Your objective: Return only these lines: the one that contains "C4: 100nF (GND, VIN) -> 470nF (GND, VIN)" and every line after it through the end of the listing, exactly, without pictures.

Given records:
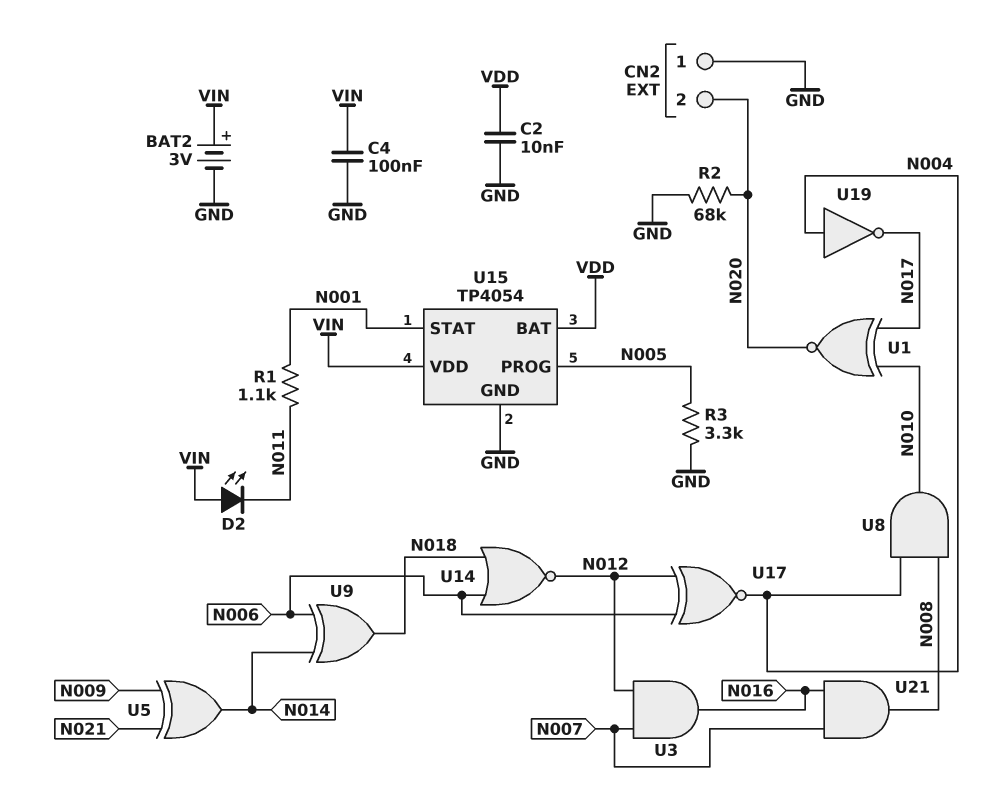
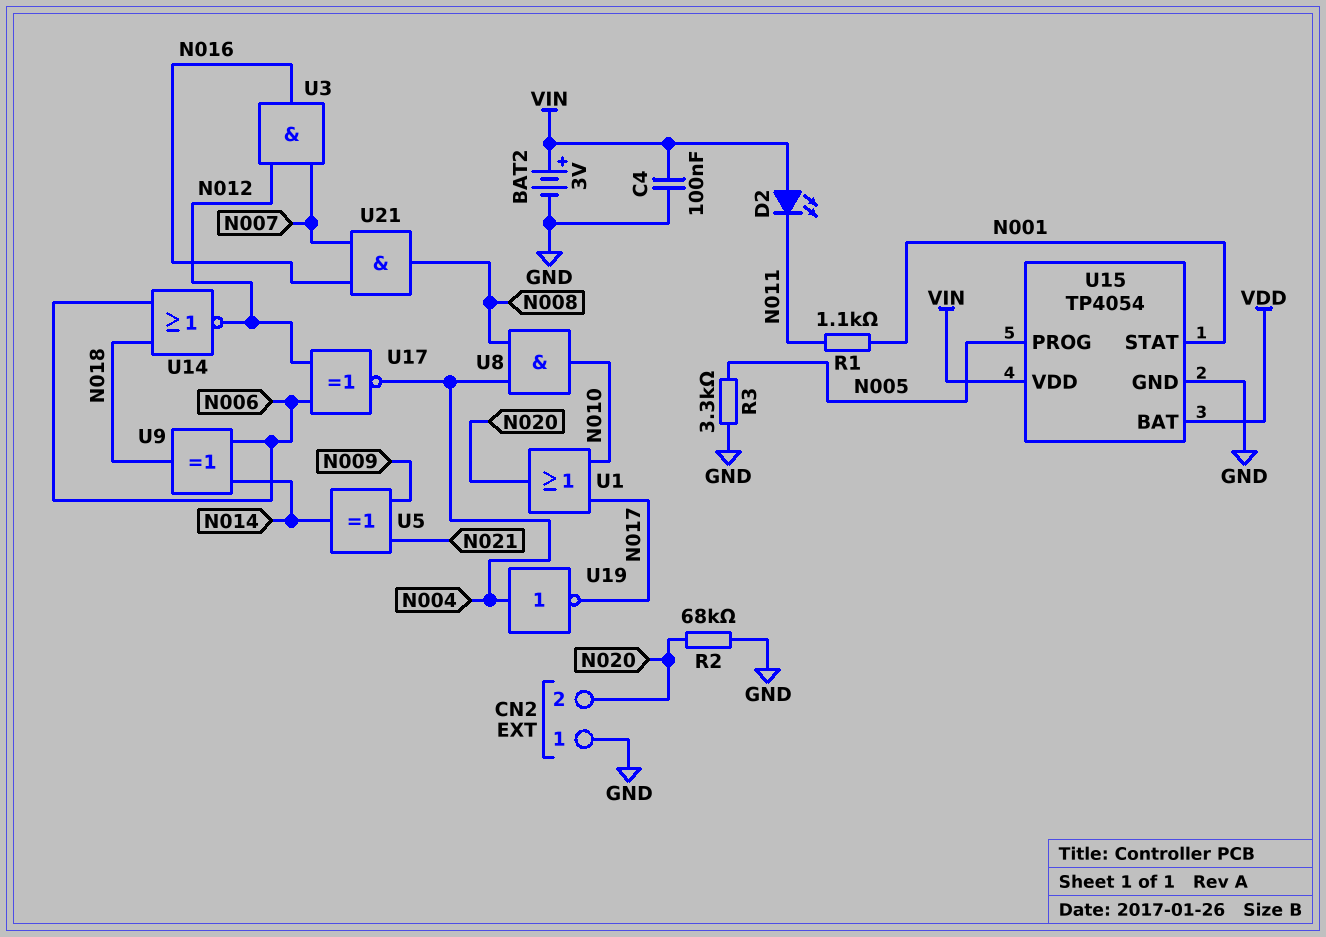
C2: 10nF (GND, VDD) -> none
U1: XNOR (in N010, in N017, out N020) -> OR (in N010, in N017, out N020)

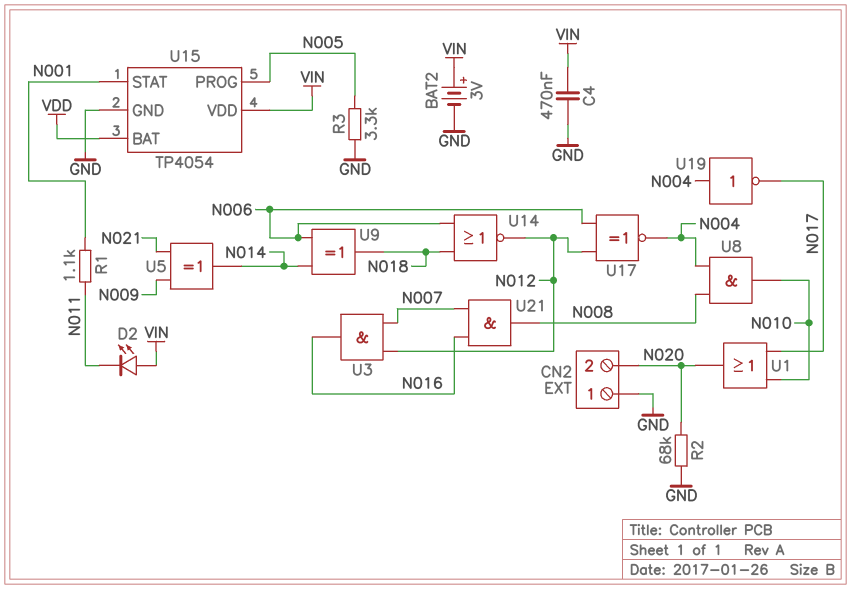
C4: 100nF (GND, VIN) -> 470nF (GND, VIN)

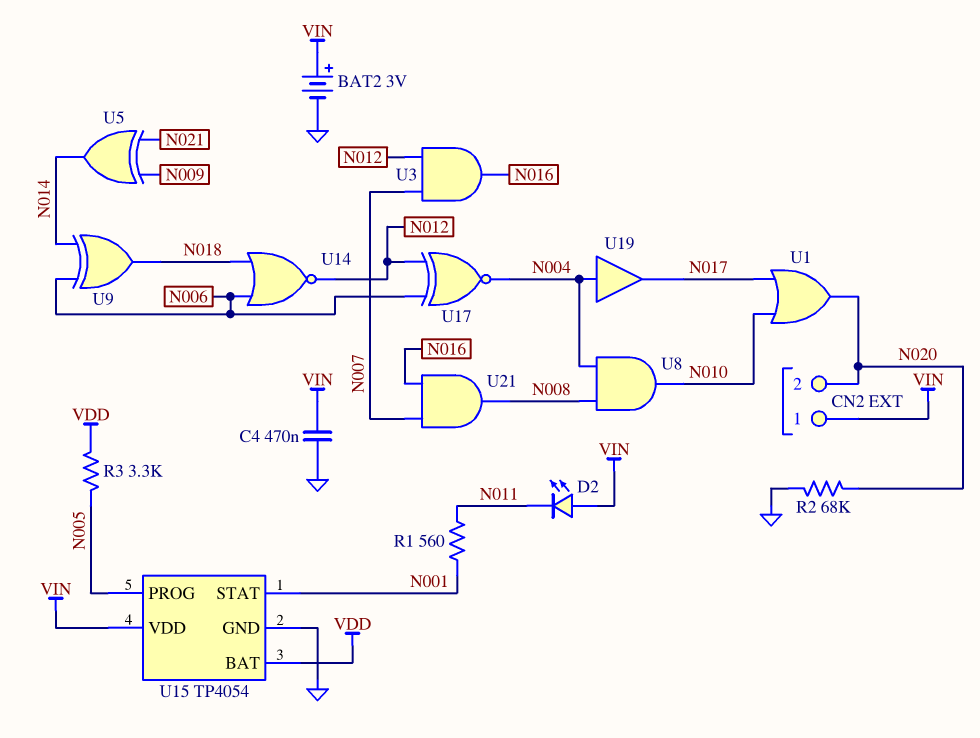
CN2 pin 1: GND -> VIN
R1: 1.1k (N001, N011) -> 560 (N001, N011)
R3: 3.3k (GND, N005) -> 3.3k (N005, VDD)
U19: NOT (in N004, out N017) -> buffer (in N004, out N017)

Answer box:
C4: 100nF (GND, VIN) -> 470nF (GND, VIN)

CN2 pin 1: GND -> VIN
R1: 1.1k (N001, N011) -> 560 (N001, N011)
R3: 3.3k (GND, N005) -> 3.3k (N005, VDD)
U19: NOT (in N004, out N017) -> buffer (in N004, out N017)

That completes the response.